* [EXERCISE] Copy exactly, line for line, the part of the listing from the line containing "(431, 597) = (172, 551): none -> black camera" through its last line, and nothing else.

* [GIVEN DATA]
━━━━━━━━━━

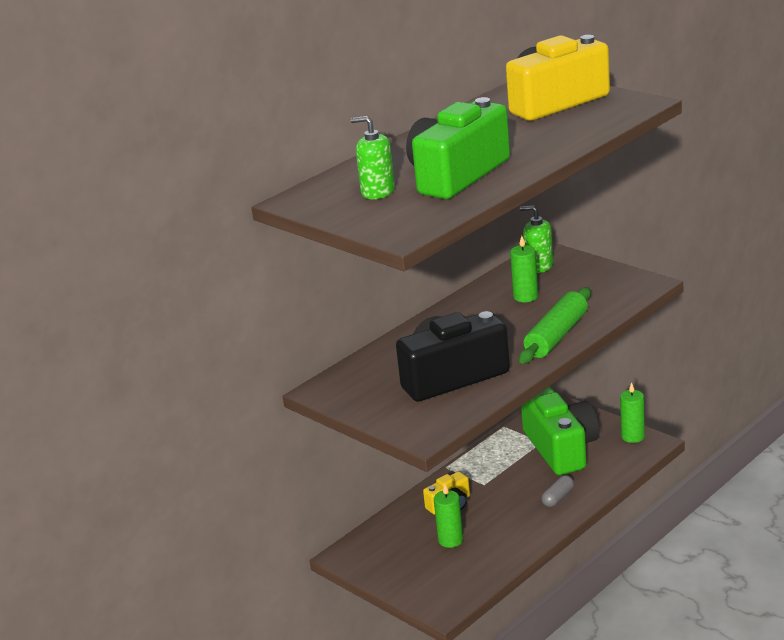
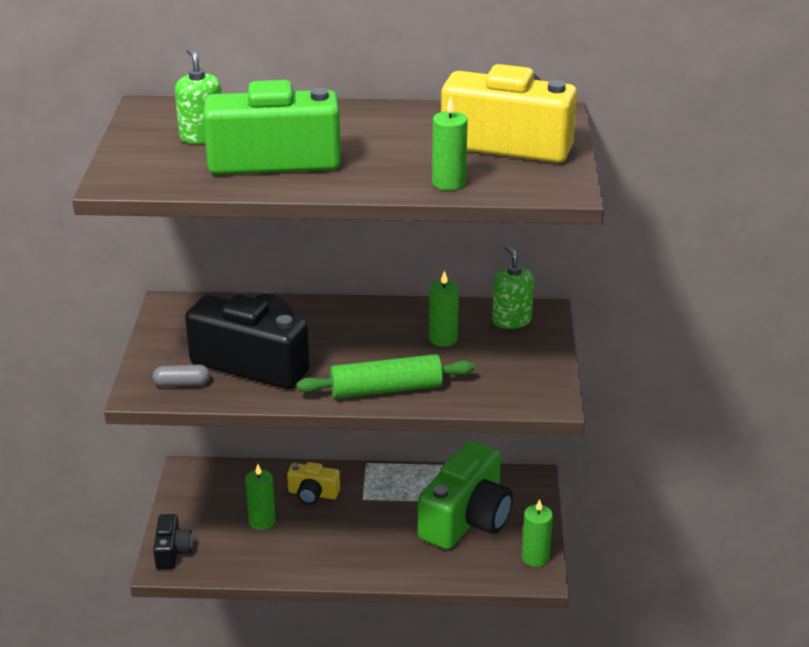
camera: 45 degrees right, 5 degrees up
(431, 597) = (172, 551): none -> black camera
(558, 498) = (386, 556): grey capsule -> grey capsule (182, 384)
(581, 132) = (448, 183): none -> green candle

━━━━━━━━━━

* [ANSWER]
(431, 597) = (172, 551): none -> black camera
(558, 498) = (386, 556): grey capsule -> grey capsule (182, 384)
(581, 132) = (448, 183): none -> green candle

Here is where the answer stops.